• [Description of the task]
This task calls for copying each line below that contains "ECHO".

• [The records]
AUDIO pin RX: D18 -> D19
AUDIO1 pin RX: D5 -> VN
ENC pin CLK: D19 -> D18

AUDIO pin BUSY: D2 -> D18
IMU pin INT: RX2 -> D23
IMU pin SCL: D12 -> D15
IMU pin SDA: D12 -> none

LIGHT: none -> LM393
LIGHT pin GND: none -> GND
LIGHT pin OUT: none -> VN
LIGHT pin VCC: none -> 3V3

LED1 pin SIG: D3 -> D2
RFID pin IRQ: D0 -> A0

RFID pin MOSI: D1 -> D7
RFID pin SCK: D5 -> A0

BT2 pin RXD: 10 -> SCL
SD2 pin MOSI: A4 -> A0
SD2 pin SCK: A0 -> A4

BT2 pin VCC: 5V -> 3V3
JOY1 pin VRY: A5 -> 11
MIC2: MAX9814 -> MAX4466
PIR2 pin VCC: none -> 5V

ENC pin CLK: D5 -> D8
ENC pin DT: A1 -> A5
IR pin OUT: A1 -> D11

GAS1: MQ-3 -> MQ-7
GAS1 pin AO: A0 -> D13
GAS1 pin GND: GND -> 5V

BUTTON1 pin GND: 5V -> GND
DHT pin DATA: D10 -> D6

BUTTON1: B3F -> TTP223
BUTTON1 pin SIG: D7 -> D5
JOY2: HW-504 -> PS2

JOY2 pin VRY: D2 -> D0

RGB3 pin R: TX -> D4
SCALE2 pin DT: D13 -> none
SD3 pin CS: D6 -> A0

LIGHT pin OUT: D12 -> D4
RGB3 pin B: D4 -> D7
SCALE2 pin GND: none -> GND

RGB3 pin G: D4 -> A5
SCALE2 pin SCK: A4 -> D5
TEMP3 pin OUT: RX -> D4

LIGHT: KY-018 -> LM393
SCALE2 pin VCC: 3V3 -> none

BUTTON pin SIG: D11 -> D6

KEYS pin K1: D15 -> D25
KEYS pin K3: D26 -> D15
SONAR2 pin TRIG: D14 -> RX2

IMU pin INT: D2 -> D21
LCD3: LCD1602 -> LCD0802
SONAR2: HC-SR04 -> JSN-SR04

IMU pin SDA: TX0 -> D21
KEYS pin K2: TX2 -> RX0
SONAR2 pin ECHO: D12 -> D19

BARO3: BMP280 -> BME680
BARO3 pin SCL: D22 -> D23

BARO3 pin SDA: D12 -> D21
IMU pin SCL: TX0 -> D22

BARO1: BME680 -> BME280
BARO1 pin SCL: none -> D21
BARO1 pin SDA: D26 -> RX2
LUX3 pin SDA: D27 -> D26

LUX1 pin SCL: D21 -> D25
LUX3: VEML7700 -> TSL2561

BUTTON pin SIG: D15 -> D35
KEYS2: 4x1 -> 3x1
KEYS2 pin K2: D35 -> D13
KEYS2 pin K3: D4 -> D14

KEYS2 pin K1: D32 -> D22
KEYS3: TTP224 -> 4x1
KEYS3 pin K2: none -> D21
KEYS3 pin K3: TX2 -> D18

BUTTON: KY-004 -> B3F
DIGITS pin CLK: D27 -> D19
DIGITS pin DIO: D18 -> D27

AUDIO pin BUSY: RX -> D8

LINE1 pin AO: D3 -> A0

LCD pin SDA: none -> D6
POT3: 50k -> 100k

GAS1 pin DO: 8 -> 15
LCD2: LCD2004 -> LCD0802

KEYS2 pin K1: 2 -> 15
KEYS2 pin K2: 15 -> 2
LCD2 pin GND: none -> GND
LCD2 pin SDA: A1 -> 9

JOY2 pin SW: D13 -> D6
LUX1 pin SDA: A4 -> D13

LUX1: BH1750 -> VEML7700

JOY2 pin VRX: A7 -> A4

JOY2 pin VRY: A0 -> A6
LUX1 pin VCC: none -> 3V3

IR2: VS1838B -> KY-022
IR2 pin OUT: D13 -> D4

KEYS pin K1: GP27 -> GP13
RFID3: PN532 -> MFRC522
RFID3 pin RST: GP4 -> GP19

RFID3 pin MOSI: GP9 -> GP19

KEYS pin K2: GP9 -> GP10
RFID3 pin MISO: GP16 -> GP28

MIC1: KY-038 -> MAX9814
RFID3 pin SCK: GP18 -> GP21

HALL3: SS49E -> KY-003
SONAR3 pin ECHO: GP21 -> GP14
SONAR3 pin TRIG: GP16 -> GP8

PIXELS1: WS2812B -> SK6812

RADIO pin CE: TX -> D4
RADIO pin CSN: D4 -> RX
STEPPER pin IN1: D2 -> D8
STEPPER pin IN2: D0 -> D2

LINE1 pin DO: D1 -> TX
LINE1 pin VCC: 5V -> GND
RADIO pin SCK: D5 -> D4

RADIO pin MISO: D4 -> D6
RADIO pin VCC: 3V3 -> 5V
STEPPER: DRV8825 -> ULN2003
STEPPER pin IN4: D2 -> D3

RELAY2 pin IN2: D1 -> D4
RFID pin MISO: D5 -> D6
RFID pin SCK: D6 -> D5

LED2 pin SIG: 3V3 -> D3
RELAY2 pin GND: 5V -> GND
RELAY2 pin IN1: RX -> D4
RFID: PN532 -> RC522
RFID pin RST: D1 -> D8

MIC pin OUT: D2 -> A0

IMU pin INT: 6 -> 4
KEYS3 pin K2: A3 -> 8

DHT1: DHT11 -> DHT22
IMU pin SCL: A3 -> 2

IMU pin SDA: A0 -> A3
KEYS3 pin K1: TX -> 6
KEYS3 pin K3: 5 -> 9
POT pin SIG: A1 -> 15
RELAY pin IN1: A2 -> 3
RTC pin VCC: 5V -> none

• [Task response]
SONAR2 pin ECHO: D12 -> D19
SONAR3 pin ECHO: GP21 -> GP14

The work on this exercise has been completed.